WORK INSTRUCTIONS → From the entries below, copy every line where the string "NAND" appears.
⁂
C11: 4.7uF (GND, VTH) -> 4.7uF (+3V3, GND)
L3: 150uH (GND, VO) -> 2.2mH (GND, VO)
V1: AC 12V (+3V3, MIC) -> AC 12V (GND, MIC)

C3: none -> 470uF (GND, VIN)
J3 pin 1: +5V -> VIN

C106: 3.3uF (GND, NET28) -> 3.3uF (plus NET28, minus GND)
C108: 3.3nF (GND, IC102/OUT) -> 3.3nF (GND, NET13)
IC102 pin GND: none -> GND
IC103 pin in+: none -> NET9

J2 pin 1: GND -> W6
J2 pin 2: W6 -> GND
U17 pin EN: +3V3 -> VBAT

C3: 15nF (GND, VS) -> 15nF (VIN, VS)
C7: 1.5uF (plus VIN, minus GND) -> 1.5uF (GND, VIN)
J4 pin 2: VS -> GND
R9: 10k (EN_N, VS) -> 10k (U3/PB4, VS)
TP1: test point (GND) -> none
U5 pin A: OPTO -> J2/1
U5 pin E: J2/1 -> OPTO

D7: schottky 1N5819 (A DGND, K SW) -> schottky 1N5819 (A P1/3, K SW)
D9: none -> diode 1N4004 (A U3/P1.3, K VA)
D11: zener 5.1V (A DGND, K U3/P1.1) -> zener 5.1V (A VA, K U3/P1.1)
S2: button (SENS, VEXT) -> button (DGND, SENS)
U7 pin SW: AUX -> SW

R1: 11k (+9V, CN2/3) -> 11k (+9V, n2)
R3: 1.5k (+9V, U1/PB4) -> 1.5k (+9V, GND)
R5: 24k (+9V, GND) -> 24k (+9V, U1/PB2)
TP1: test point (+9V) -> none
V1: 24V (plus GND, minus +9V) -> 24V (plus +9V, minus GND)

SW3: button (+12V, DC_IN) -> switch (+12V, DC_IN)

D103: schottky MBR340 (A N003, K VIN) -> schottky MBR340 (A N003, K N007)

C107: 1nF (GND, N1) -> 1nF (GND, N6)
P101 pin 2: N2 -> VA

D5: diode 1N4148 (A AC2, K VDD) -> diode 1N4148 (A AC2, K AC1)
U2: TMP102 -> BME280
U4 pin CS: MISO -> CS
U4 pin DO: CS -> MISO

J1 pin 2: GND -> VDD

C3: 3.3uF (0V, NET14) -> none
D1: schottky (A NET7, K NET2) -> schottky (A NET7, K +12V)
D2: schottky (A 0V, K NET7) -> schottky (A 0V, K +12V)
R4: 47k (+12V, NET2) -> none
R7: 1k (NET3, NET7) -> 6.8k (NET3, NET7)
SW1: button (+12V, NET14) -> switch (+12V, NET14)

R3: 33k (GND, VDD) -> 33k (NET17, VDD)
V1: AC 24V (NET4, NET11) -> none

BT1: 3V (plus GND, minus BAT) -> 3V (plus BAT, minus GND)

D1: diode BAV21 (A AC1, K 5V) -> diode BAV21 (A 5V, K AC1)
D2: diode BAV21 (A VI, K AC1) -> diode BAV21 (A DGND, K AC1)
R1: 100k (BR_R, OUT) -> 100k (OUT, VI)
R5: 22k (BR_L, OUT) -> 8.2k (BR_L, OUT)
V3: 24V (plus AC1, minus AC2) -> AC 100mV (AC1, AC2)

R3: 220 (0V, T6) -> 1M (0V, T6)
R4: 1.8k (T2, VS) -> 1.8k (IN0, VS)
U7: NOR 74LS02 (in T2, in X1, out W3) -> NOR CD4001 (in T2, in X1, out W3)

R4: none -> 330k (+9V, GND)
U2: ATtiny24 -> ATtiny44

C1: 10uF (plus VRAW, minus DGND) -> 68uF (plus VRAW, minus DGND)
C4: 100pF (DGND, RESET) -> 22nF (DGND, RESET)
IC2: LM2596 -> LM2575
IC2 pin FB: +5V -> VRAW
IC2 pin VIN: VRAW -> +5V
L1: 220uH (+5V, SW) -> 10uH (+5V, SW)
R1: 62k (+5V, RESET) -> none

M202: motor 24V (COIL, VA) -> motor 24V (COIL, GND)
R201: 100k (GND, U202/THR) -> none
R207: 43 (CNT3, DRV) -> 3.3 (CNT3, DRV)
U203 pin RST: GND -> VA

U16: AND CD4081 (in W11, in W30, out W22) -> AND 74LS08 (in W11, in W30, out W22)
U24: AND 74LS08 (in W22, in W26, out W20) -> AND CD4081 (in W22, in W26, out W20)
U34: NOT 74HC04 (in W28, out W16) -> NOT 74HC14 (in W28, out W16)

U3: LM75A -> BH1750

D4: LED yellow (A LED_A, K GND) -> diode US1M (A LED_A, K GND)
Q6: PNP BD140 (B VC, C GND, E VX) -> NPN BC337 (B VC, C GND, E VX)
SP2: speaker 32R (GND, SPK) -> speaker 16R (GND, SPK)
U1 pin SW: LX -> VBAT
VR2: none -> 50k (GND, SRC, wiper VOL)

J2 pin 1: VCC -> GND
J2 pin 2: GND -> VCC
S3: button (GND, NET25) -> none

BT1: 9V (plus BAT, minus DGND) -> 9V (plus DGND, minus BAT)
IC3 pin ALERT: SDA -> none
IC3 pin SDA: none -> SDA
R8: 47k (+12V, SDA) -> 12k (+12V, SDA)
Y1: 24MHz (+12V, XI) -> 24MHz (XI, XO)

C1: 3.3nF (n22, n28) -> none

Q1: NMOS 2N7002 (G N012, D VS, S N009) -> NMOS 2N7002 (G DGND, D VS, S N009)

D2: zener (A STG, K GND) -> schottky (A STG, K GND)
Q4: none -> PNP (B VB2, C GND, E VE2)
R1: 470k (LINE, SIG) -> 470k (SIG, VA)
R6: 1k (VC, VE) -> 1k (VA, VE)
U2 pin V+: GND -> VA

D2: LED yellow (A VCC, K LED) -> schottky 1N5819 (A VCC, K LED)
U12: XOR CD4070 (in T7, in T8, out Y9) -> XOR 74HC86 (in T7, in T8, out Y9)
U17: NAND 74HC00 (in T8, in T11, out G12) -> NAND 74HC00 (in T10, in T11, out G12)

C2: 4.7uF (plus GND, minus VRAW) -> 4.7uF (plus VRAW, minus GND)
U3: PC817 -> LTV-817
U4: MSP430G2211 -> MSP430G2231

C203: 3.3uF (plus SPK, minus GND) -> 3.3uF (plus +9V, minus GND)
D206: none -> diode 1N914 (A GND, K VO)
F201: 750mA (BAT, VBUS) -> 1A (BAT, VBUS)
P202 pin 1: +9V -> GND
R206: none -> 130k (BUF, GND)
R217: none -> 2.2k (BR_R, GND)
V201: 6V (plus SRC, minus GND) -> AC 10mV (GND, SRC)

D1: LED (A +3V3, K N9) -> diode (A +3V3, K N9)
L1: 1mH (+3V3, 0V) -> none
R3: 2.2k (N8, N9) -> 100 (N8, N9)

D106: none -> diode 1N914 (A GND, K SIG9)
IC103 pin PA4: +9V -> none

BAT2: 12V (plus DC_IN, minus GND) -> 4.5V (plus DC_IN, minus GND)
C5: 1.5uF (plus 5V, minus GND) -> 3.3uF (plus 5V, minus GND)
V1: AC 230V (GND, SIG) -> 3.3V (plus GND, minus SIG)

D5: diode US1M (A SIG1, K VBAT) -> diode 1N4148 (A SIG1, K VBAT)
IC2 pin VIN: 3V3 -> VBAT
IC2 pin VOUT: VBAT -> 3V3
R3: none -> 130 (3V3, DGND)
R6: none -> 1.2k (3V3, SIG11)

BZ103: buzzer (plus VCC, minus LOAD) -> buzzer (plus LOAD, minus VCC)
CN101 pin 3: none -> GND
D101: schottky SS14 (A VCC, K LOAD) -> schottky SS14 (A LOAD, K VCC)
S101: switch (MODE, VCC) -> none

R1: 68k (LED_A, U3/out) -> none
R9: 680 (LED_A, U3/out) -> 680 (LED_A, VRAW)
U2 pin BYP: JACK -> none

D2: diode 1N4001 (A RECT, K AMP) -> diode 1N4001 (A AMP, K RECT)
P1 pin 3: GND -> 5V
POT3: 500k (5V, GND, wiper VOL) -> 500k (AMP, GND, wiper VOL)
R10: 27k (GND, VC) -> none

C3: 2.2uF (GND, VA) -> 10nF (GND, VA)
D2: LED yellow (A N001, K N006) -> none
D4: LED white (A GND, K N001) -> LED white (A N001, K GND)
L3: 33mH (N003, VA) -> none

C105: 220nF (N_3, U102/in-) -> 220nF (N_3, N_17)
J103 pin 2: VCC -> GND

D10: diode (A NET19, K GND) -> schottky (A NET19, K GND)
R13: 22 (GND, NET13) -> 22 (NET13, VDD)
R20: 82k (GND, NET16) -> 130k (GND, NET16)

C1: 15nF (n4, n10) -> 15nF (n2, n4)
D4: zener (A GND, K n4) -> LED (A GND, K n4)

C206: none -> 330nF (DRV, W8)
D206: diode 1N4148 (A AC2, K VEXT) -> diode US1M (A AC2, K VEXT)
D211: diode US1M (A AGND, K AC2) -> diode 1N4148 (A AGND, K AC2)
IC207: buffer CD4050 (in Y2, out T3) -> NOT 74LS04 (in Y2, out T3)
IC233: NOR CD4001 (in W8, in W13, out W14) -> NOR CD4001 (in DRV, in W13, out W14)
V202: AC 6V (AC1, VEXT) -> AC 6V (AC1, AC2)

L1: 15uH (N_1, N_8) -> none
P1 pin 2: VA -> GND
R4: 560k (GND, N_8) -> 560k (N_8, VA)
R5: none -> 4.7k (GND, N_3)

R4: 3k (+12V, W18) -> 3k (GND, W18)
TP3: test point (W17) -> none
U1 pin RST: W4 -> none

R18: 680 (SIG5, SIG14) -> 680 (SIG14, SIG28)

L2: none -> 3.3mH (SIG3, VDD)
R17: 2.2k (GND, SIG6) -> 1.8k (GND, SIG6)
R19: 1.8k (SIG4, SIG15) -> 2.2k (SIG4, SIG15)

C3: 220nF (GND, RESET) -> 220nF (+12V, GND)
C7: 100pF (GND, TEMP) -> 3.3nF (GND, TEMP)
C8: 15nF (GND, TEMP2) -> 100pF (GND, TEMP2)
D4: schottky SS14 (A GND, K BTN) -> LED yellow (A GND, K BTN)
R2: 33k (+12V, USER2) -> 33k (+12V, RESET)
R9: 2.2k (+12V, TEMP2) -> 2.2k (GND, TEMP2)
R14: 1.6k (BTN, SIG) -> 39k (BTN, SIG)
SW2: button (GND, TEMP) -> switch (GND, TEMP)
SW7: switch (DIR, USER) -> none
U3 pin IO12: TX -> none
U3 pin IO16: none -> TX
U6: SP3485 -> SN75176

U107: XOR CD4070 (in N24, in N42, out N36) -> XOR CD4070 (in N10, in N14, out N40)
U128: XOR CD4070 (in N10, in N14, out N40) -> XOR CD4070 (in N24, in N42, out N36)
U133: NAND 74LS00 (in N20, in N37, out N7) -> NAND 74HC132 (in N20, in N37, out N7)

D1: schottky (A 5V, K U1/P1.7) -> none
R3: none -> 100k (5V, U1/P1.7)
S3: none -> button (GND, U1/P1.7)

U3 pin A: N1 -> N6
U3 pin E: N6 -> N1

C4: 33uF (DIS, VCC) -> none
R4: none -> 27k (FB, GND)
⁂
SOLVED PROBLEM →
U17: NAND 74HC00 (in T8, in T11, out G12) -> NAND 74HC00 (in T10, in T11, out G12)
U133: NAND 74LS00 (in N20, in N37, out N7) -> NAND 74HC132 (in N20, in N37, out N7)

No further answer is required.